In the records below, find the line with "lime 1x1 brick [396,99,432,145]" and repeat exactly every line from it through the line with "purple 1x1 round". Pictures stay out.

*** Supplied entries Section Begins ***

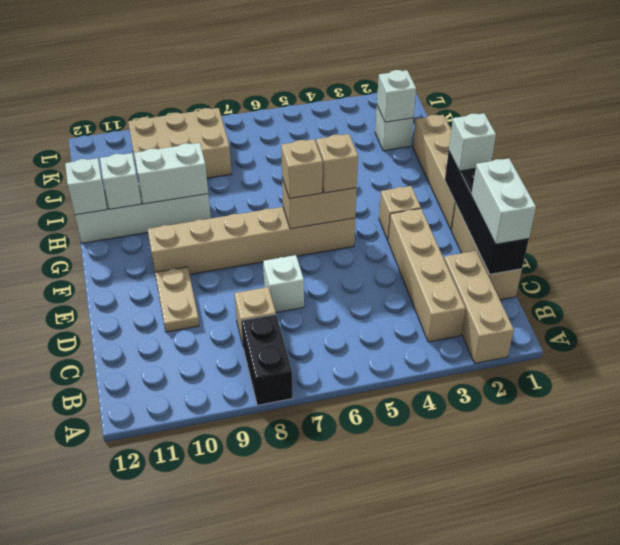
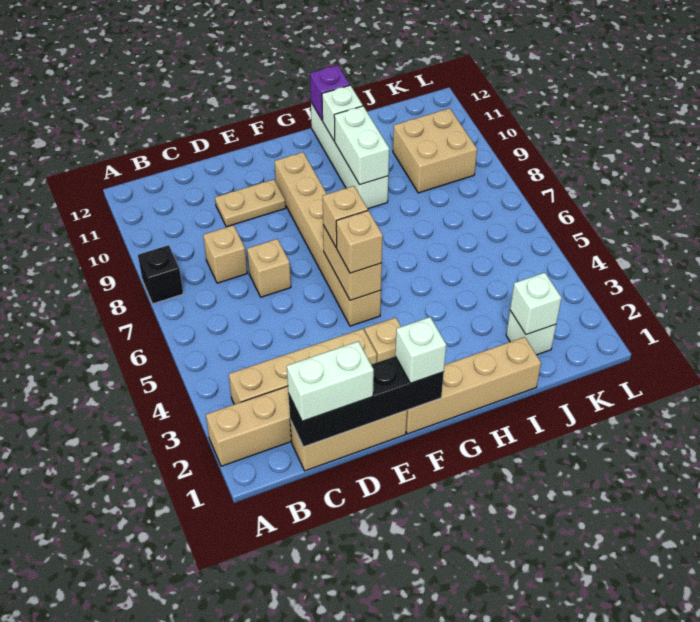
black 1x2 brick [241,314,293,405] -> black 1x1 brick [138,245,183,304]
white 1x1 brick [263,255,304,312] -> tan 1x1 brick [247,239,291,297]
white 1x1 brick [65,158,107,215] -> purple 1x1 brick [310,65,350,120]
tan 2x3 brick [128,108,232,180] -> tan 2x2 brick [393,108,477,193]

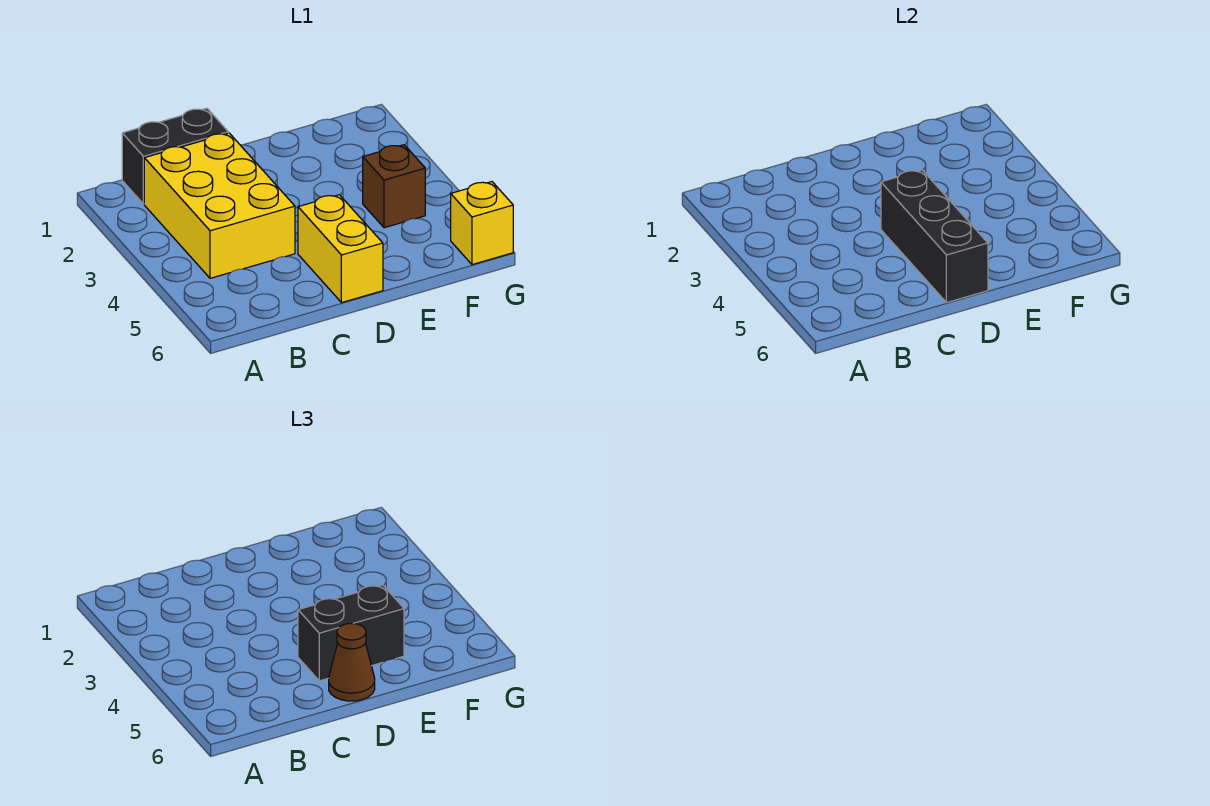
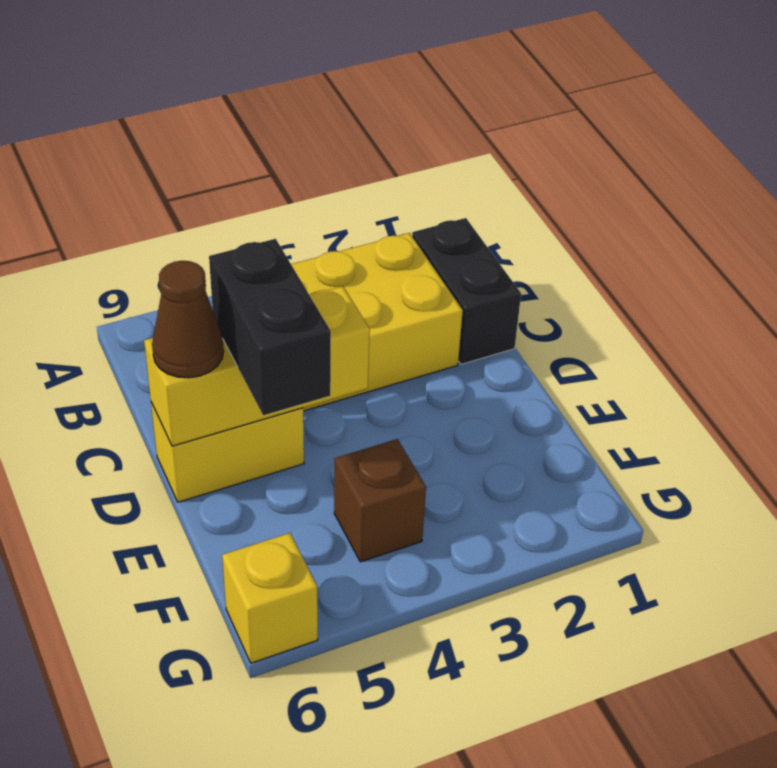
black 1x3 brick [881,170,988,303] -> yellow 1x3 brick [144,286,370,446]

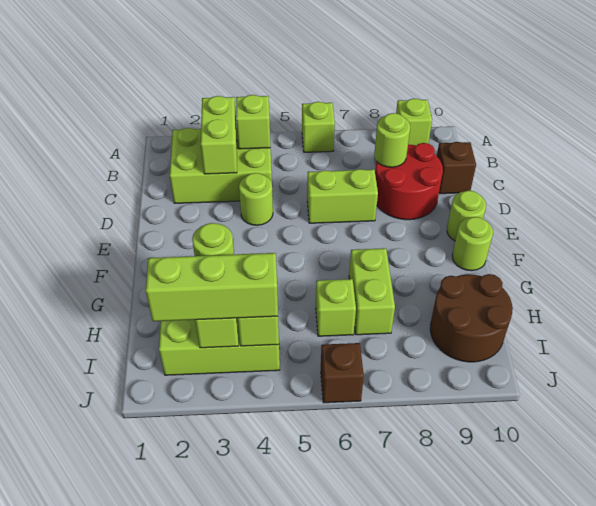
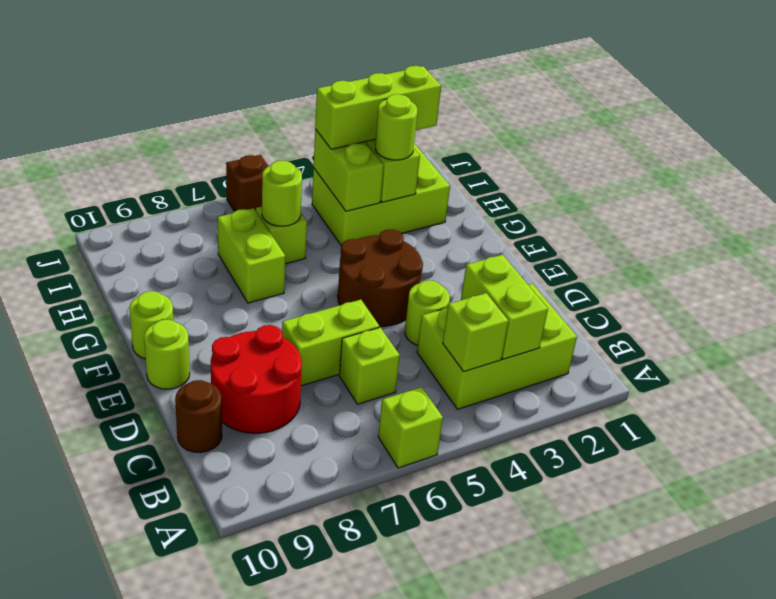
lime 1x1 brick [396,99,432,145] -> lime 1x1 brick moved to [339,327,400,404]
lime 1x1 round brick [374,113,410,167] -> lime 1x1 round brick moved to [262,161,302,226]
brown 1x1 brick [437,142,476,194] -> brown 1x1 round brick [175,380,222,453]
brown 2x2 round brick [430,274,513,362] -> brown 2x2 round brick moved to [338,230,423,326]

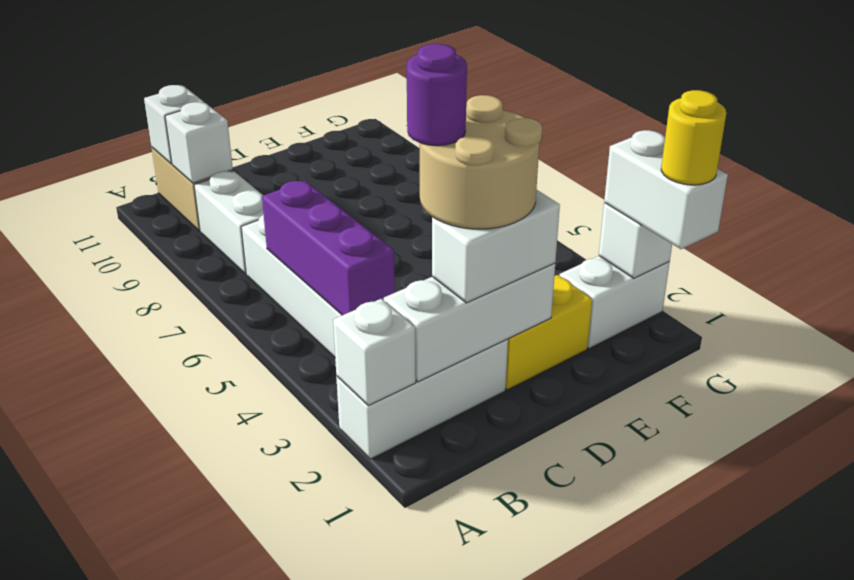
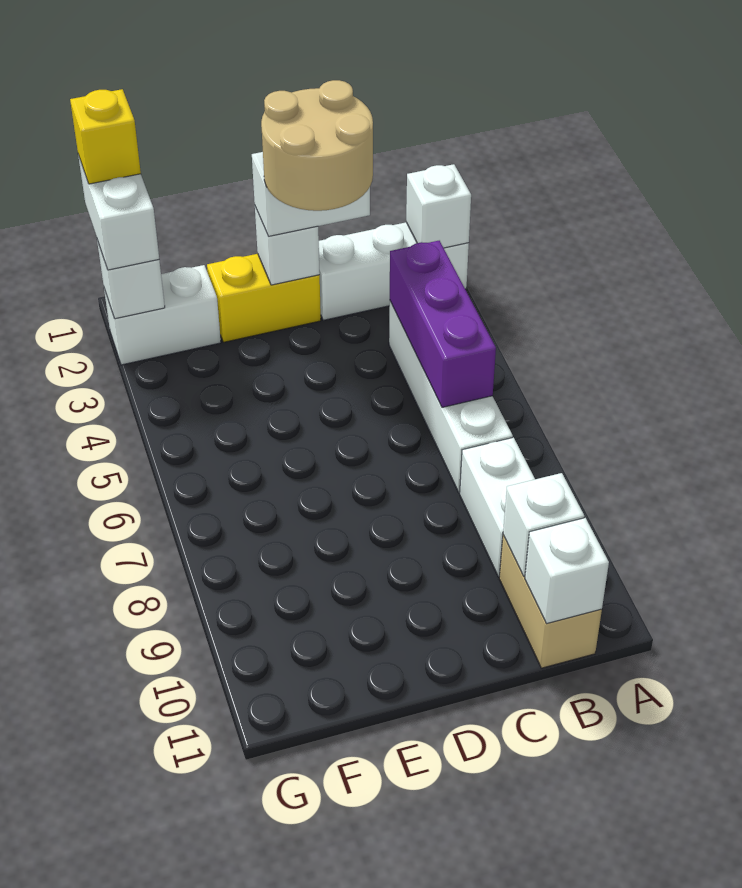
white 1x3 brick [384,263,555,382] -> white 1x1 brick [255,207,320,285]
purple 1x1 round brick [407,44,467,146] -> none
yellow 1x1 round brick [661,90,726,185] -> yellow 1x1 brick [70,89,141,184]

*** Supplied entries Section Ends ***

__Solution to this problem__.
lime 1x1 brick [396,99,432,145] -> lime 1x1 brick moved to [339,327,400,404]
lime 1x1 round brick [374,113,410,167] -> lime 1x1 round brick moved to [262,161,302,226]
brown 1x1 brick [437,142,476,194] -> brown 1x1 round brick [175,380,222,453]
brown 2x2 round brick [430,274,513,362] -> brown 2x2 round brick moved to [338,230,423,326]

white 1x3 brick [384,263,555,382] -> white 1x1 brick [255,207,320,285]
purple 1x1 round brick [407,44,467,146] -> none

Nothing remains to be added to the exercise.